*What you have to do*: Retype exactly the lines that run from the line with "(621, 244) = (384, 245): green" to the final line of the entries, keeping both ends and nothing else.

BEGIN Records for the exercise

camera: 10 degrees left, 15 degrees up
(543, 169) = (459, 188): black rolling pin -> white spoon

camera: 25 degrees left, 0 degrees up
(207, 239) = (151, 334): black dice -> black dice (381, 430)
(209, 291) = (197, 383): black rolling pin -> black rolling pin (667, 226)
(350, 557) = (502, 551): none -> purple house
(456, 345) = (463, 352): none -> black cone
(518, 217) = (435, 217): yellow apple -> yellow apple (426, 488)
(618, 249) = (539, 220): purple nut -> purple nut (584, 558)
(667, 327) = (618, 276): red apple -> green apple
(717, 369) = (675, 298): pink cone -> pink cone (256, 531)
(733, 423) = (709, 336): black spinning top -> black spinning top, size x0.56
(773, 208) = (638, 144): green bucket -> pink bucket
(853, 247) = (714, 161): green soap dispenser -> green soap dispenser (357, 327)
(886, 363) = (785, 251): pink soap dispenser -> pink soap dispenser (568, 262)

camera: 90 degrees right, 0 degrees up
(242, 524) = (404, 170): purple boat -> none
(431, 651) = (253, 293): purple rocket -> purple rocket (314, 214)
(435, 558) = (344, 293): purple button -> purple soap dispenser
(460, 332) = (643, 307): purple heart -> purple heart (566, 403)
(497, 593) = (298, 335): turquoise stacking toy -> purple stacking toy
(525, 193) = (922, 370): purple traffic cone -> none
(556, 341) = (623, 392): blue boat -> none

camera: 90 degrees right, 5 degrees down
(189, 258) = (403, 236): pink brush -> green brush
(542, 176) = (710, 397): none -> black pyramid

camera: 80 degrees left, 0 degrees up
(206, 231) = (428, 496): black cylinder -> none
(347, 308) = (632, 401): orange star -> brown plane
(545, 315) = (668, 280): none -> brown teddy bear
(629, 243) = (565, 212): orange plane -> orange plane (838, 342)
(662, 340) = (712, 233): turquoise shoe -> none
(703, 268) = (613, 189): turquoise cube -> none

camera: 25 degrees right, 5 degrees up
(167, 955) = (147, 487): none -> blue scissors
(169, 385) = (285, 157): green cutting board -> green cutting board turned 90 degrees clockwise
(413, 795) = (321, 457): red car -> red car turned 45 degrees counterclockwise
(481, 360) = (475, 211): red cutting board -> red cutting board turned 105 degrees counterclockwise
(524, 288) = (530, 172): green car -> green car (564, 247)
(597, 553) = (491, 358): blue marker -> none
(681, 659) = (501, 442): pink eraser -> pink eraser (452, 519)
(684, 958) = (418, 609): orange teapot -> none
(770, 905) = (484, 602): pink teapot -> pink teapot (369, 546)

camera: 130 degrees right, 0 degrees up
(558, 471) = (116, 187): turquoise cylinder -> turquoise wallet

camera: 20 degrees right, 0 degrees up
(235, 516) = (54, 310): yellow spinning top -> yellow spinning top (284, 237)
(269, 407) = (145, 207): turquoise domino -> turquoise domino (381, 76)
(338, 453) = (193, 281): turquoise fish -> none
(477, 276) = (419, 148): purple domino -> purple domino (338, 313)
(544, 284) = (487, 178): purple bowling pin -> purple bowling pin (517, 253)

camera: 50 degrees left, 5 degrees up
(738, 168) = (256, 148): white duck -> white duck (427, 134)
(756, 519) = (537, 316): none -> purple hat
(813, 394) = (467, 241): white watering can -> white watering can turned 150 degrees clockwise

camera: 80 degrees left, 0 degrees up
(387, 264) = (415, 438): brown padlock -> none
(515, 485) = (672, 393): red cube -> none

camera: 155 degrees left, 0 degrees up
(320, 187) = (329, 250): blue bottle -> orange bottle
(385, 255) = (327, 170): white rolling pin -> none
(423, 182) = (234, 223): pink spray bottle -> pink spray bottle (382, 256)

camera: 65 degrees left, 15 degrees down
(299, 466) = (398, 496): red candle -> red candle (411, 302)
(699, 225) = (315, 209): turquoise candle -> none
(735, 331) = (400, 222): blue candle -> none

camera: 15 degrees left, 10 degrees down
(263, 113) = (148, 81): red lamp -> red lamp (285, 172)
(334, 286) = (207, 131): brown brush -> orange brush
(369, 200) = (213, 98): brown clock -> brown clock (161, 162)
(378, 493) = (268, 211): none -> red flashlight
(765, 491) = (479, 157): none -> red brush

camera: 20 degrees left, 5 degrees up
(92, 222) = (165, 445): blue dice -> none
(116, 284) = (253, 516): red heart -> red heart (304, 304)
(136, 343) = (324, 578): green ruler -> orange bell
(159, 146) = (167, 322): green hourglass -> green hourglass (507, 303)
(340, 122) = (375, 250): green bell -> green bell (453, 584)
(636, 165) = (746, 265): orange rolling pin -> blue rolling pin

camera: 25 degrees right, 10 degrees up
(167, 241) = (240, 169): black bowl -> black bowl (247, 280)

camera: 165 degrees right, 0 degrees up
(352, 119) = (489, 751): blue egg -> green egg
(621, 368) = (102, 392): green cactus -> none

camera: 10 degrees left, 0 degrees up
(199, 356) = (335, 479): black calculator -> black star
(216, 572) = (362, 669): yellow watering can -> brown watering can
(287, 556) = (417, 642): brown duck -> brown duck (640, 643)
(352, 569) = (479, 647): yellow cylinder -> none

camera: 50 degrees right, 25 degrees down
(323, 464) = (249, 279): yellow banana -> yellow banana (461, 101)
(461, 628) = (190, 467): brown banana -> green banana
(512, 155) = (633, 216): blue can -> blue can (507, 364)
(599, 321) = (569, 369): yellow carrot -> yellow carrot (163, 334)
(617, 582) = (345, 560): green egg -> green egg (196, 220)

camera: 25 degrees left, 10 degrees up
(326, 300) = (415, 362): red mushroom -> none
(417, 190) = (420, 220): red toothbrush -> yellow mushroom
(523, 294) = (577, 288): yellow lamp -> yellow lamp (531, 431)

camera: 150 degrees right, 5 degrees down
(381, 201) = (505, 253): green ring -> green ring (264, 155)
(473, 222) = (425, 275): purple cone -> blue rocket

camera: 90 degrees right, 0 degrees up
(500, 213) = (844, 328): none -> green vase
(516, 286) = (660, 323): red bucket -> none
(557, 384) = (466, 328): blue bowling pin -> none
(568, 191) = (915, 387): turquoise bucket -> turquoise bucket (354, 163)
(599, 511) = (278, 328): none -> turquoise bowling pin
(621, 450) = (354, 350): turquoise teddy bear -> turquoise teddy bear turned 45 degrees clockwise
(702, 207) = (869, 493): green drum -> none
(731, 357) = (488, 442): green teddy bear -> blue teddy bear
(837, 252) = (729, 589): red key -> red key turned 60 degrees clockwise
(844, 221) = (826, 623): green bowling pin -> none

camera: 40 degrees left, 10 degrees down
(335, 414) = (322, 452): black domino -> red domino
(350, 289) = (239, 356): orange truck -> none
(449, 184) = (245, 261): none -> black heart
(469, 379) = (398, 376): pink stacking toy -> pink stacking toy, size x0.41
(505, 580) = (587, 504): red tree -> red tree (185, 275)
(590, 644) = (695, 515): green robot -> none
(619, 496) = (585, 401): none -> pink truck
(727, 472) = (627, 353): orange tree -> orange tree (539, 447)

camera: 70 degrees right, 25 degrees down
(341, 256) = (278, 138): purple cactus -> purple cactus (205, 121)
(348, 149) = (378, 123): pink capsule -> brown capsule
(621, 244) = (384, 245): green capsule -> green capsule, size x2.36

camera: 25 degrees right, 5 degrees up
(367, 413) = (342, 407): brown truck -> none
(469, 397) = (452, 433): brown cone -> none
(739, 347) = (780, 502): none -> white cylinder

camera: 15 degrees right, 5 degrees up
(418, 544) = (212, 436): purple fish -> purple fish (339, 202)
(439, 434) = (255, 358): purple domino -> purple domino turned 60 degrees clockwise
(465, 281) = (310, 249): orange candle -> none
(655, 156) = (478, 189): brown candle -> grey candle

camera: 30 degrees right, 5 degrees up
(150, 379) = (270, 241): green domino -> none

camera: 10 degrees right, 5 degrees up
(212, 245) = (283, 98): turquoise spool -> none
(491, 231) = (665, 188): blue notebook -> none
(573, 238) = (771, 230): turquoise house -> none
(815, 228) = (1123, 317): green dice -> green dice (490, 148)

END Records for the exercise

*Response for this exercise*:
(621, 244) = (384, 245): green capsule -> green capsule, size x2.36

camera: 25 degrees right, 5 degrees up
(367, 413) = (342, 407): brown truck -> none
(469, 397) = (452, 433): brown cone -> none
(739, 347) = (780, 502): none -> white cylinder

camera: 15 degrees right, 5 degrees up
(418, 544) = (212, 436): purple fish -> purple fish (339, 202)
(439, 434) = (255, 358): purple domino -> purple domino turned 60 degrees clockwise
(465, 281) = (310, 249): orange candle -> none
(655, 156) = (478, 189): brown candle -> grey candle

camera: 30 degrees right, 5 degrees up
(150, 379) = (270, 241): green domino -> none

camera: 10 degrees right, 5 degrees up
(212, 245) = (283, 98): turquoise spool -> none
(491, 231) = (665, 188): blue notebook -> none
(573, 238) = (771, 230): turquoise house -> none
(815, 228) = (1123, 317): green dice -> green dice (490, 148)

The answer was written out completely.